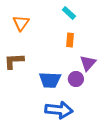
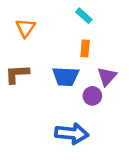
blue trapezoid: (50, 80) -> (66, 76), moved

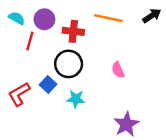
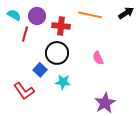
red L-shape: (19, 94) -> (24, 91), moved, turned -95

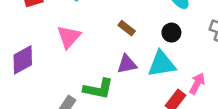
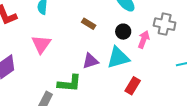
brown rectangle: (127, 28) -> (89, 24), moved
pink arrow: (197, 83) -> (144, 39), moved

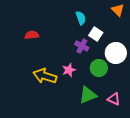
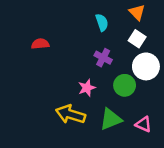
orange triangle: (118, 10) -> (137, 12), moved
white square: (96, 34) -> (137, 39), moved
yellow arrow: (45, 76) -> (70, 114), moved

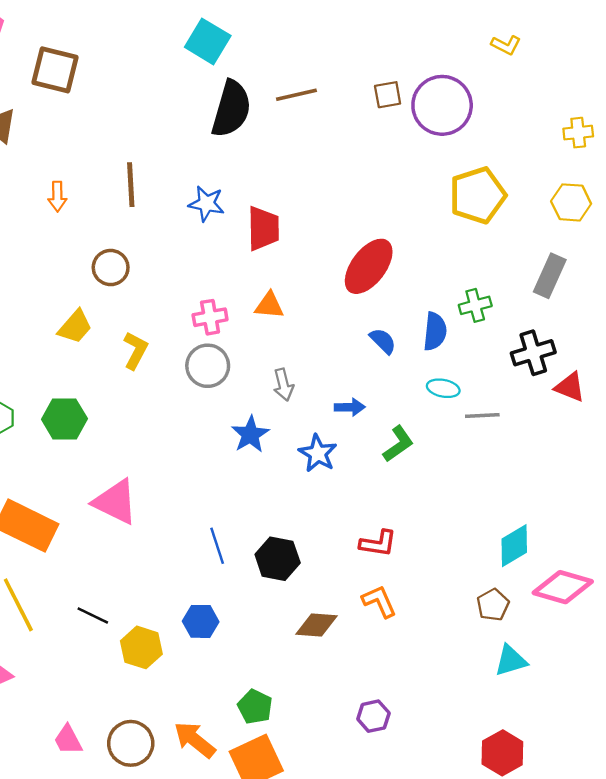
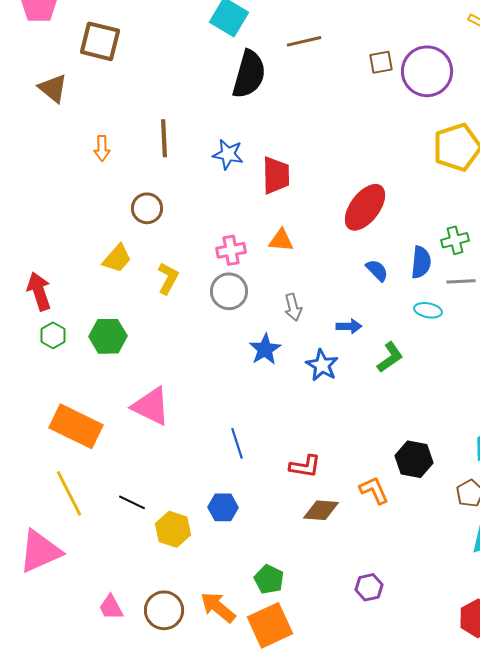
brown line: (296, 95) -> (304, 41), moved
gray line: (482, 415) -> (461, 281), moved
red L-shape: (378, 543) -> (305, 466), moved
black hexagon: (278, 559) -> (414, 459), moved

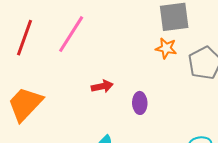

■ ■ ■ ■ ■ ■ ■

● ACTIVITY: Would you retype every line shown above exactly, leaving the pictures aside?

● RESULT OF THE TASK:
blue trapezoid: (50, 80) -> (66, 76), moved

red L-shape: (19, 94) -> (24, 91), moved, turned -95

brown rectangle: (127, 28) -> (89, 24), moved
pink arrow: (197, 83) -> (144, 39), moved

orange triangle: (118, 10) -> (137, 12), moved
white square: (96, 34) -> (137, 39), moved
yellow arrow: (45, 76) -> (70, 114), moved

brown line: (296, 95) -> (304, 41), moved
gray line: (482, 415) -> (461, 281), moved
red L-shape: (378, 543) -> (305, 466), moved
black hexagon: (278, 559) -> (414, 459), moved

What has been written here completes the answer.